→ **Work task**: If a line in the following entries contains the string "Buch", it counts toward the total; report only that total.

------------------------------------------------------------------------

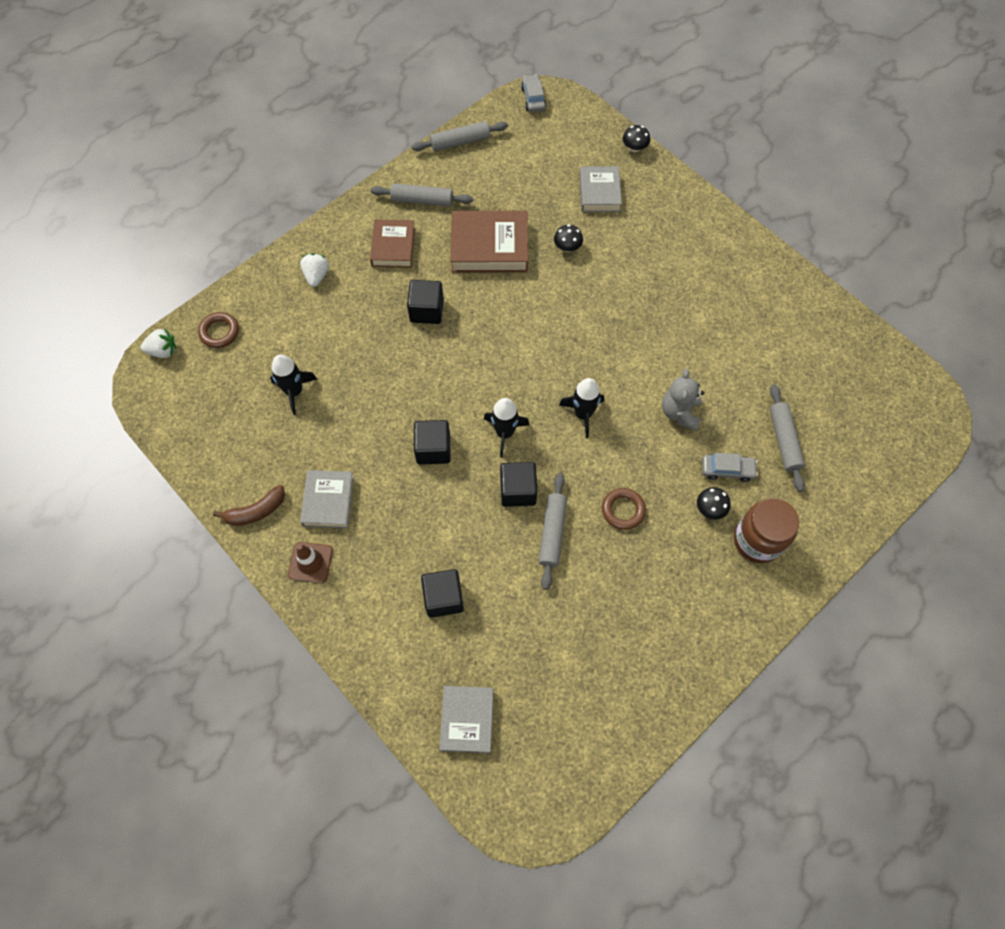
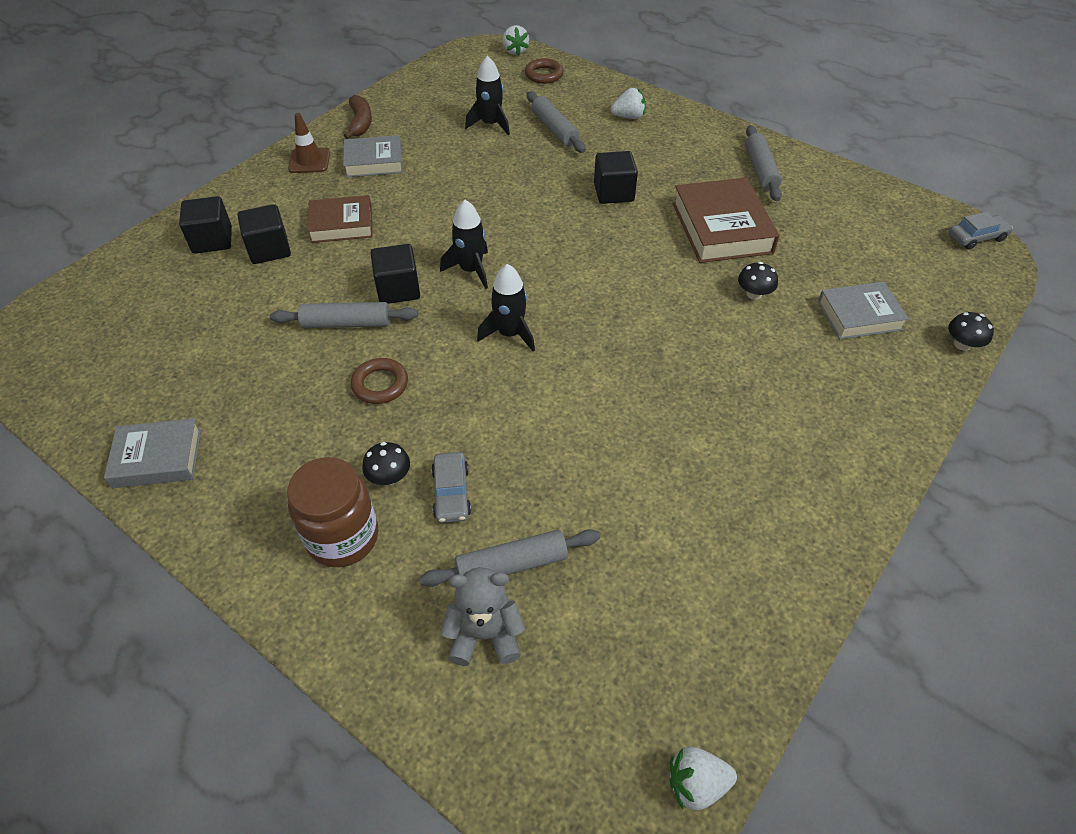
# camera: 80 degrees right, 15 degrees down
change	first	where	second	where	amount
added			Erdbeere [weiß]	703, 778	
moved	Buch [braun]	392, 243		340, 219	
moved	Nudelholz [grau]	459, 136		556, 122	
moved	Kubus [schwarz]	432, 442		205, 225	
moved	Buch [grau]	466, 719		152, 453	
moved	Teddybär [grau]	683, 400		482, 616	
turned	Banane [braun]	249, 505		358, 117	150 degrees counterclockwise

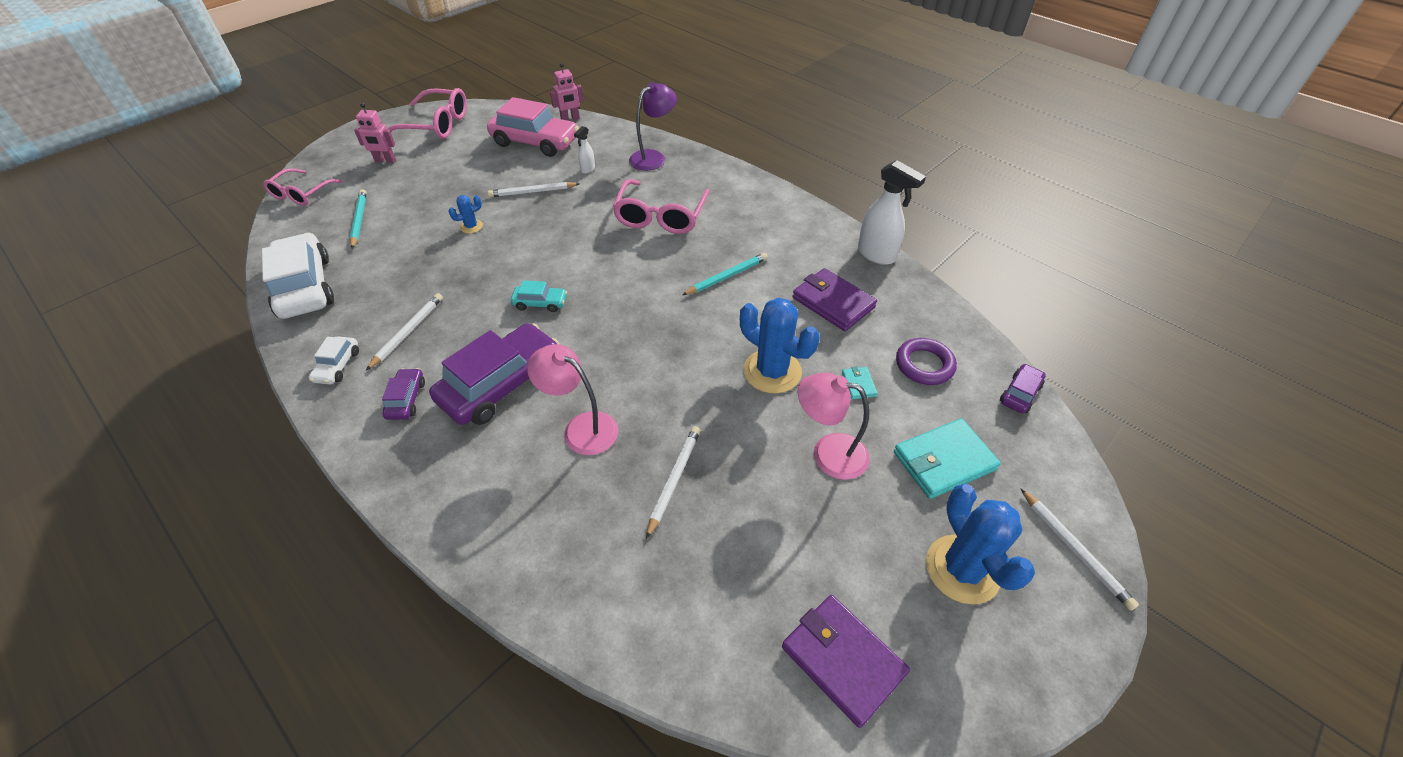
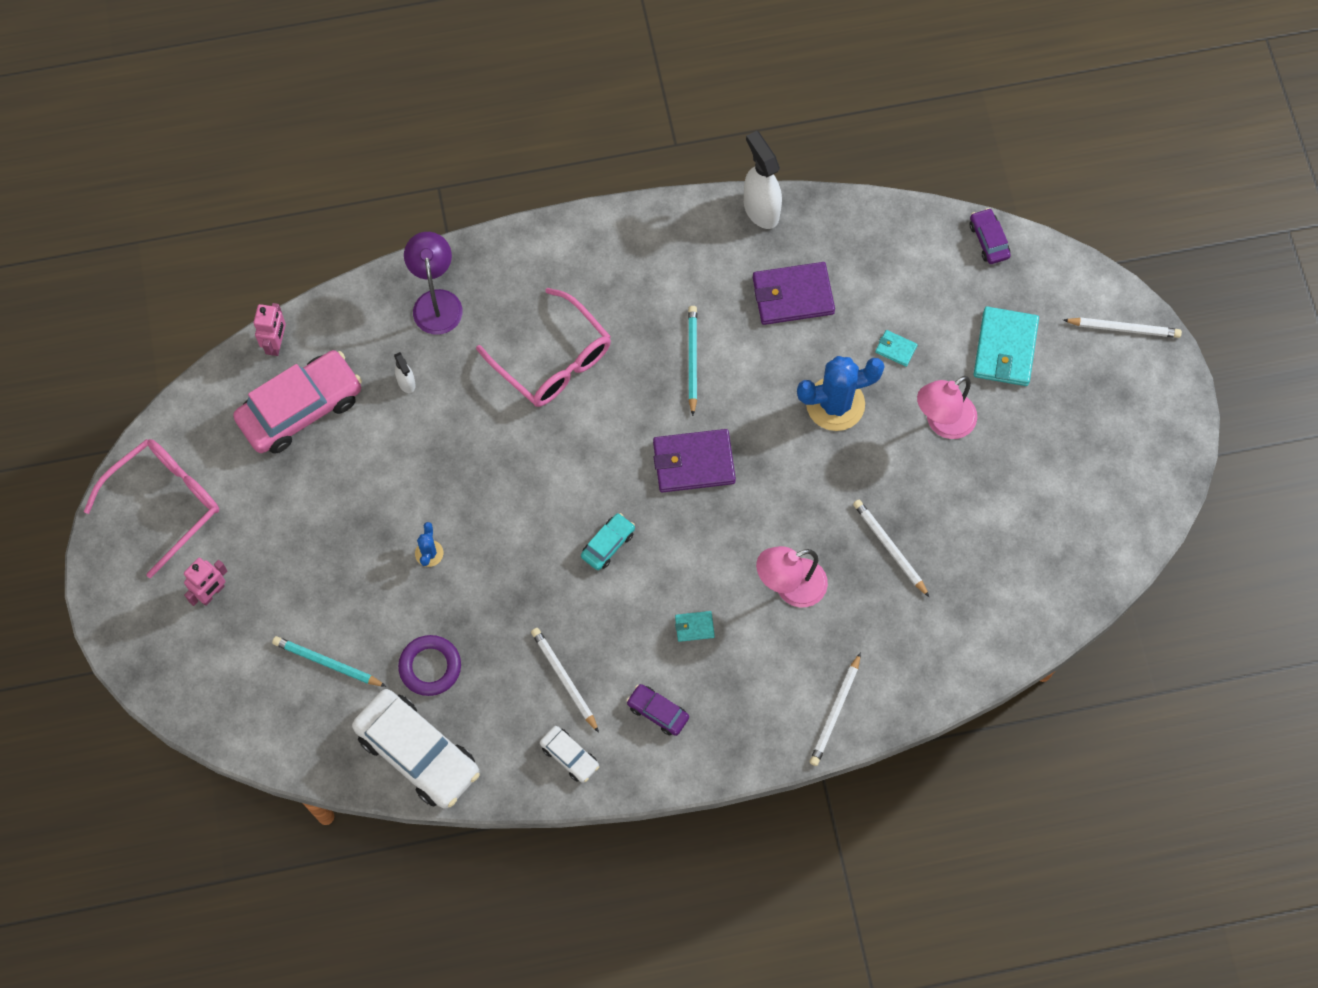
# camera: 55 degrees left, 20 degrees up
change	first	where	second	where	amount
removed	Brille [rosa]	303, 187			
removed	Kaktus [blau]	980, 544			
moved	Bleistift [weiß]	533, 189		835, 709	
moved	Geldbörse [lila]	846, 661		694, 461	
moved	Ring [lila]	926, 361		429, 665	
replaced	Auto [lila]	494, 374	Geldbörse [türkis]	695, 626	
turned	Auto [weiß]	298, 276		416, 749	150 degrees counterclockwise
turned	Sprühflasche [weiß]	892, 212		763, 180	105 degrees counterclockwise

------------------------------------------------------------------------

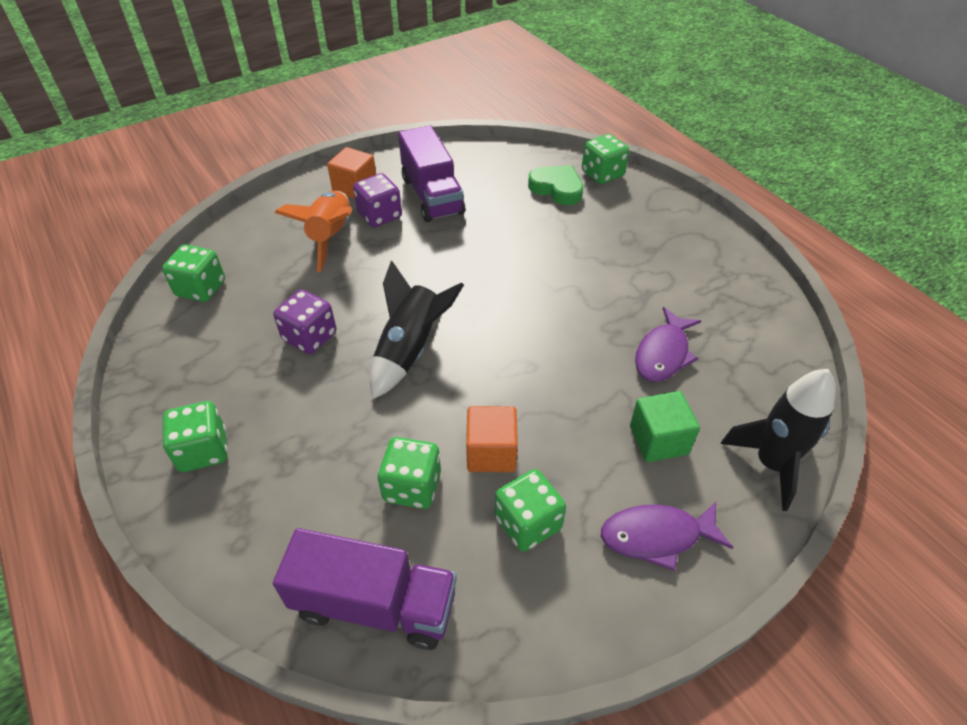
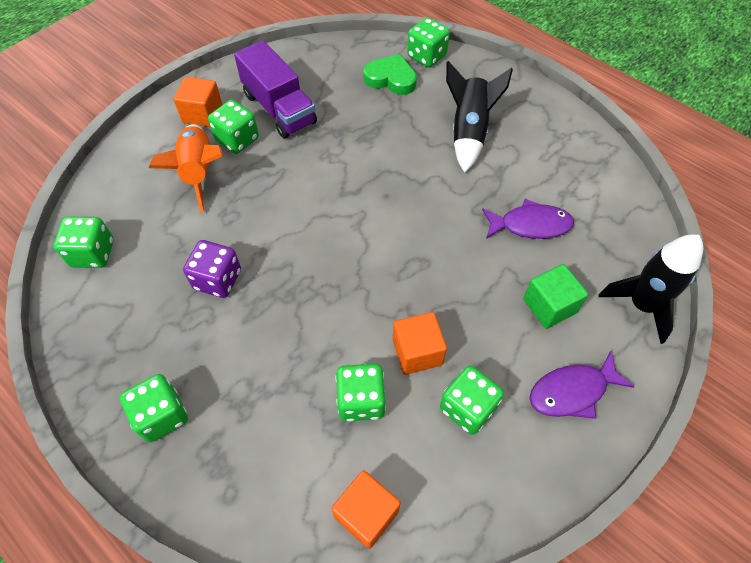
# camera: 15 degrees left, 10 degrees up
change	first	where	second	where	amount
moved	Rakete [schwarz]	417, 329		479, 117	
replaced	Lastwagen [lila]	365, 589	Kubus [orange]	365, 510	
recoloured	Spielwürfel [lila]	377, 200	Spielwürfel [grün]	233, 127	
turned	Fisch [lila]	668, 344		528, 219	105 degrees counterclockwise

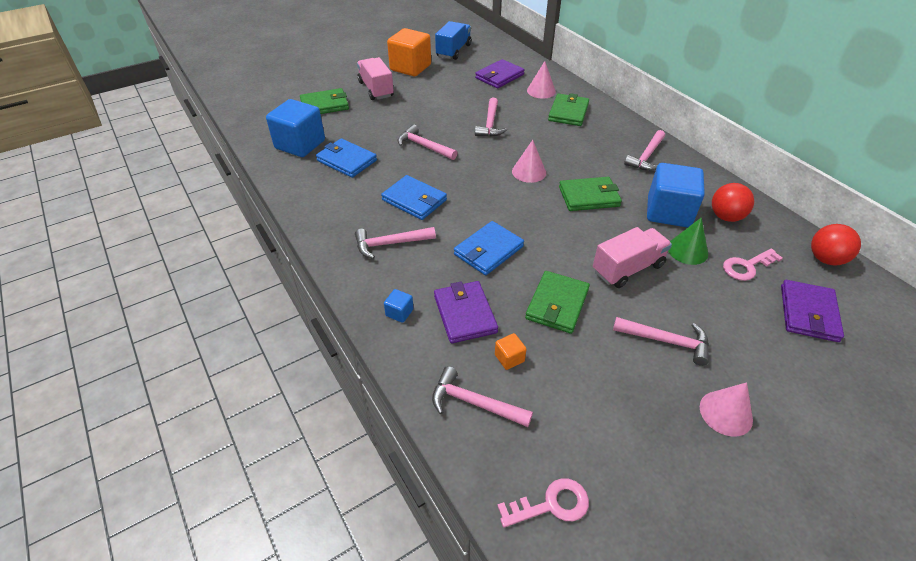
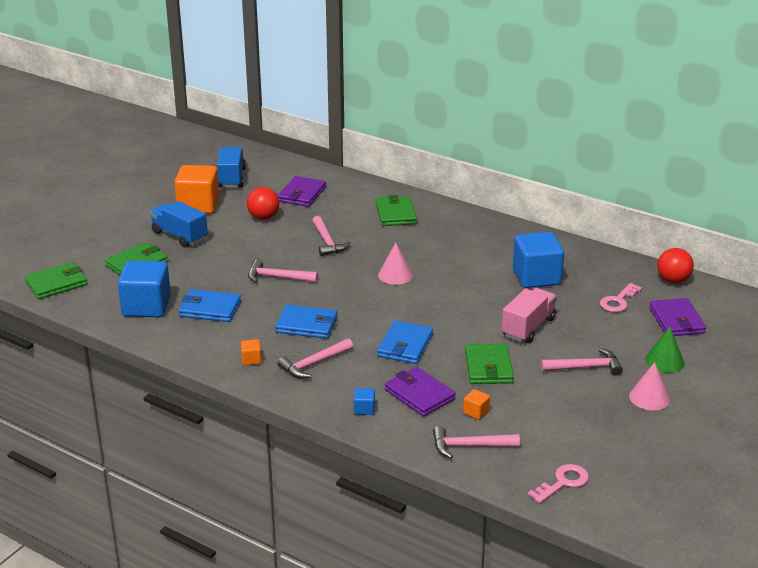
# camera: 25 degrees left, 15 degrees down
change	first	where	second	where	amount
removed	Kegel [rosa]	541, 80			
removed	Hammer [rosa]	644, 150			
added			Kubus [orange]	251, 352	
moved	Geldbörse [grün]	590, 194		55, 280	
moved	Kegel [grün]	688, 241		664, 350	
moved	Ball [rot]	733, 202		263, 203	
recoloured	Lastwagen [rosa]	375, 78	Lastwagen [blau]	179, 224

------------------------------------------------------------------------

→ **Problem solution**: 2